» **Task statement**: If a line of the material holds the string "cyan", please copy it.

» **Information supplied**:
::::::
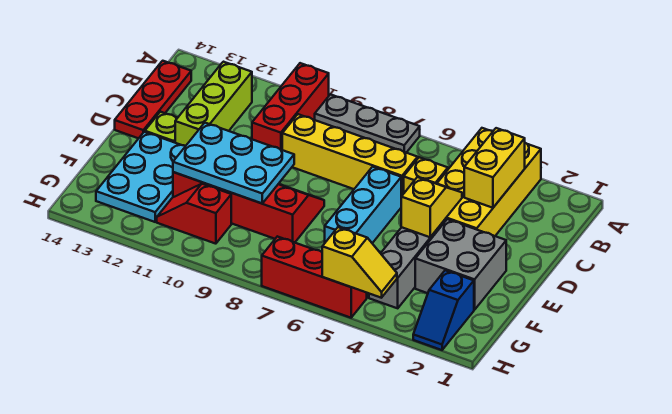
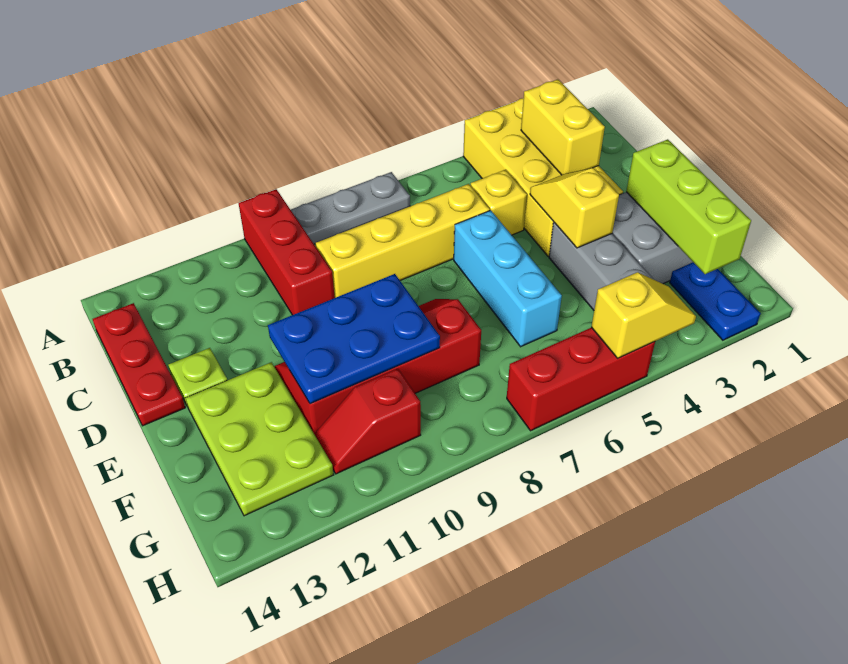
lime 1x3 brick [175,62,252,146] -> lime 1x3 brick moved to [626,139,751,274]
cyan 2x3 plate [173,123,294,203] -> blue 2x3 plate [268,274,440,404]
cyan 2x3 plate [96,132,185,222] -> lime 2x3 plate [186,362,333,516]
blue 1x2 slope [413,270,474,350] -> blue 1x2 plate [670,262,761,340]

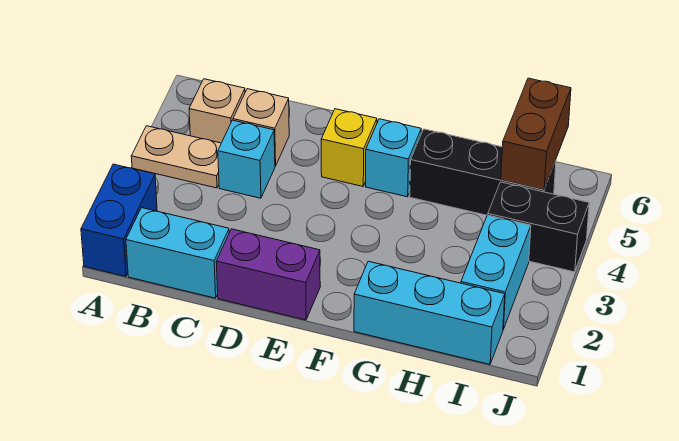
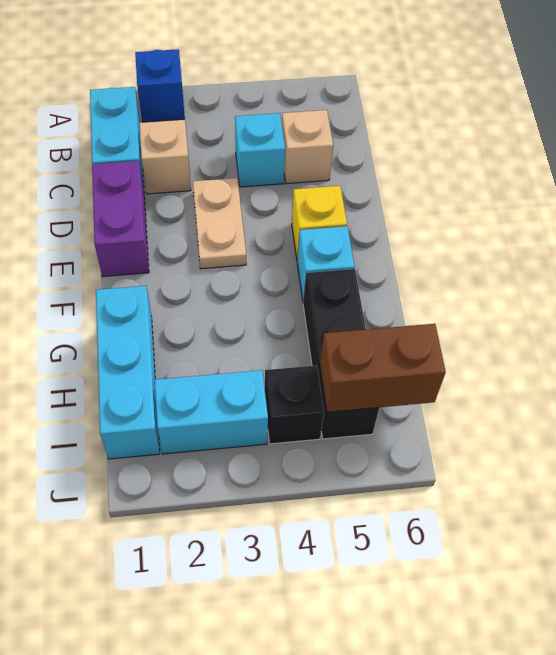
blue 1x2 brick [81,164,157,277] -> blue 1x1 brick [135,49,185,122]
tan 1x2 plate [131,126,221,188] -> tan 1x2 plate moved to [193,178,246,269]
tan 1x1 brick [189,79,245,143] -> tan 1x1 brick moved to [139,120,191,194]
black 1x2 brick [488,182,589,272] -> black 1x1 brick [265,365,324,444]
::::::
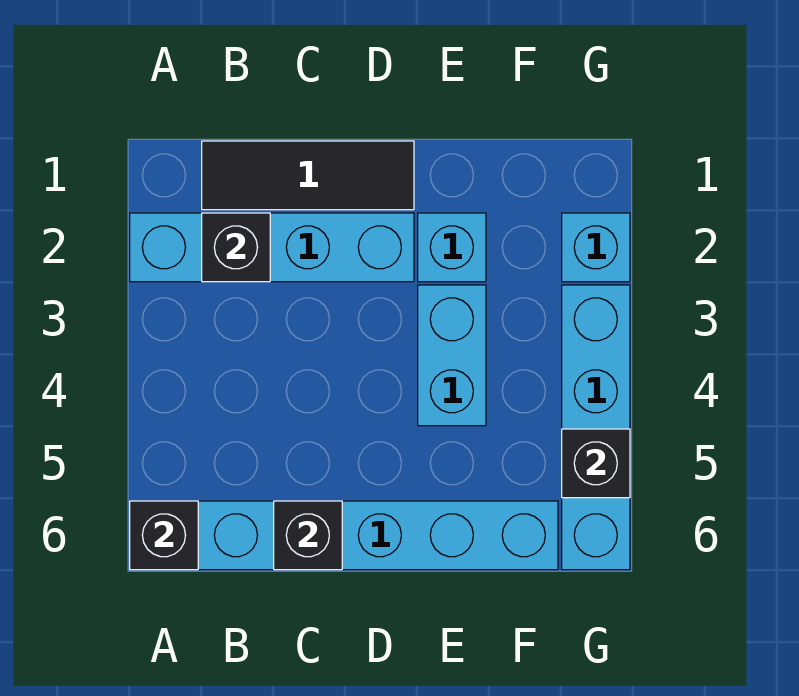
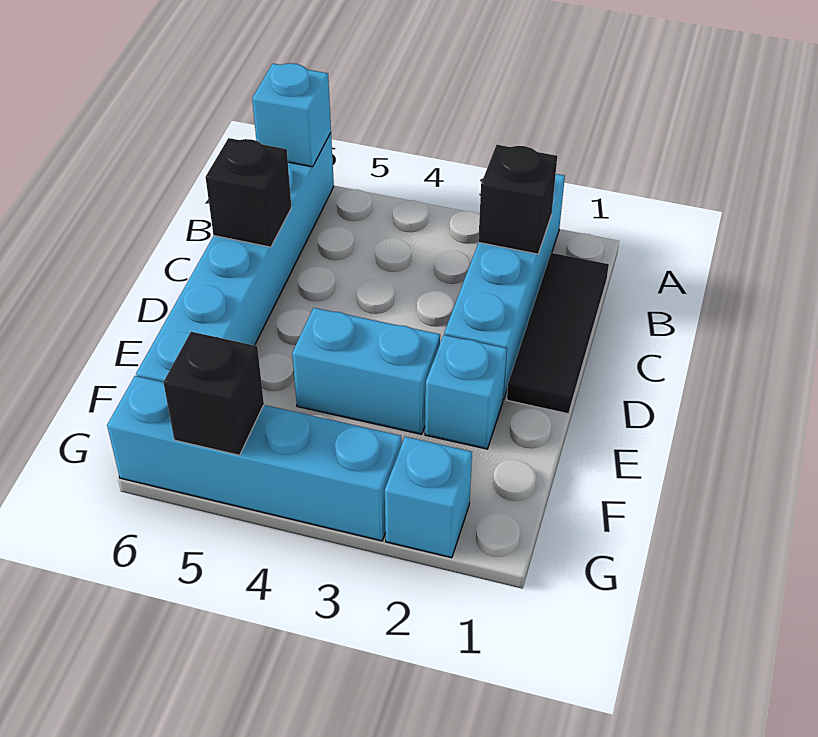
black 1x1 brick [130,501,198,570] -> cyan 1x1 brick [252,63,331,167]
::::::
» **Output below**:
cyan 2x3 plate [173,123,294,203] -> blue 2x3 plate [268,274,440,404]
cyan 2x3 plate [96,132,185,222] -> lime 2x3 plate [186,362,333,516]
black 1x1 brick [130,501,198,570] -> cyan 1x1 brick [252,63,331,167]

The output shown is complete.